*** Opening Available records ***
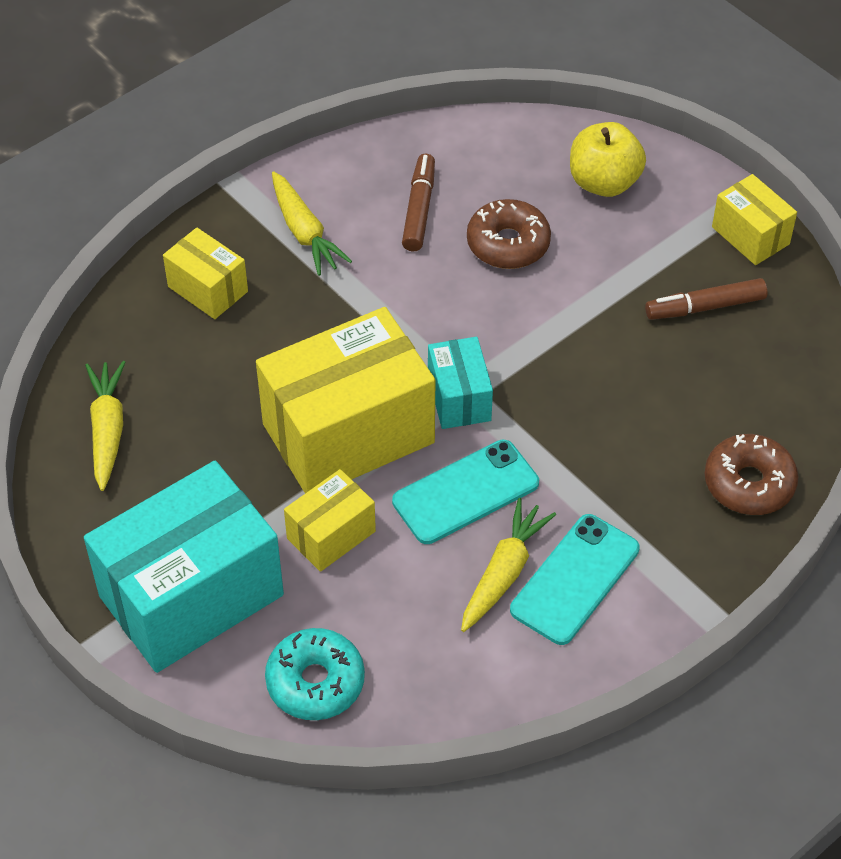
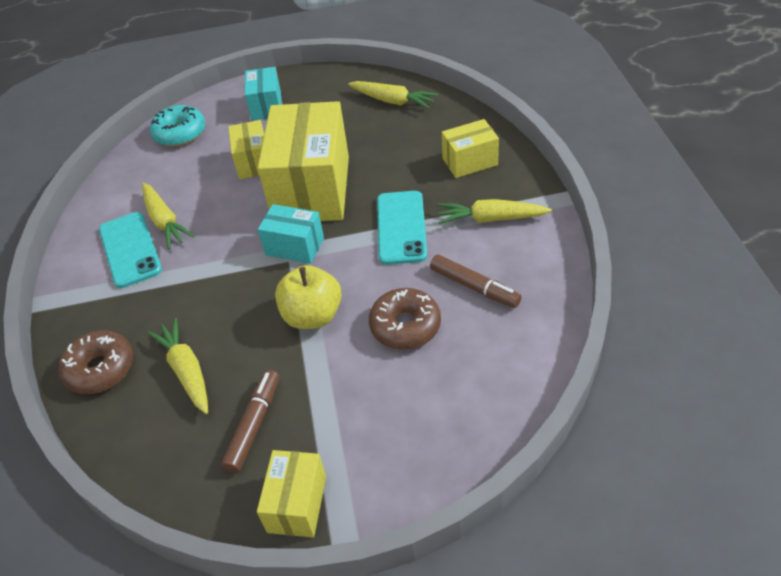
camera: 125 degrees right, 5 degrees down
turquoise box [84,461,284,673] -> turquoise box [245,67,281,121], size x0.49
turquoise phone [392,440,539,544] -> turquoise phone moved to [377,191,427,265]
yellow apple [570,122,646,197] -> yellow apple moved to [275,265,342,329]
yellow box [712,174,797,265] -> yellow box turned 75 degrees counterclockwise [257,450,326,538]
none -> yellow carrot [147,318,208,414]

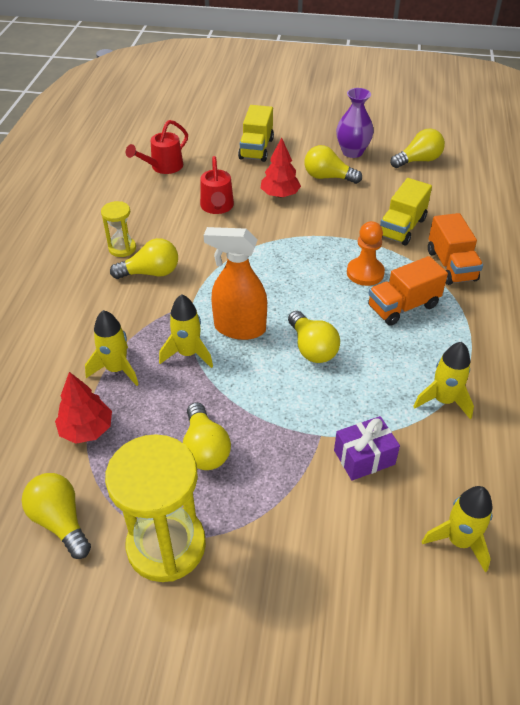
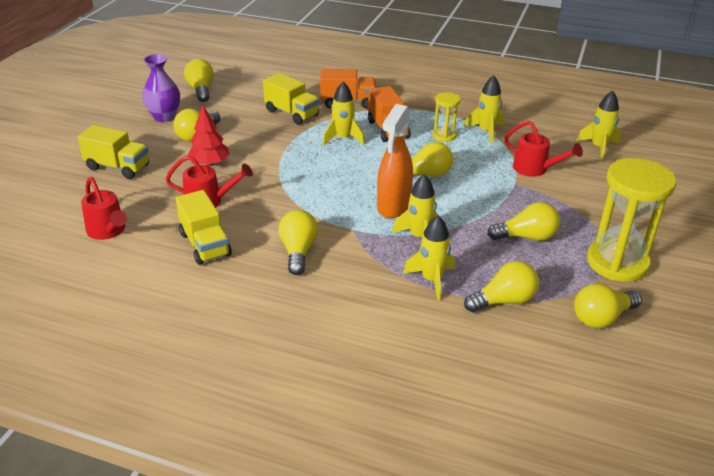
camera: 80 degrees left, 10 degrees down
red tree [55,372,112,444] -> yellow light bulb [464,261,539,312]
yellow hourglass [101,201,136,257] -> yellow hourglass moved to [432,92,460,142]
purple gift [334,416,400,481] -> red watering can [505,121,583,177]
orange pawn [347,221,385,286] -> yellow rocket [323,82,365,146]
none -> yellow truck [176,190,232,265]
*** Closing Available records ***
> [Assigned task]: Only a number is wanted. How many lines of the entries above carry "degrees"?

> [Problem solution]: 3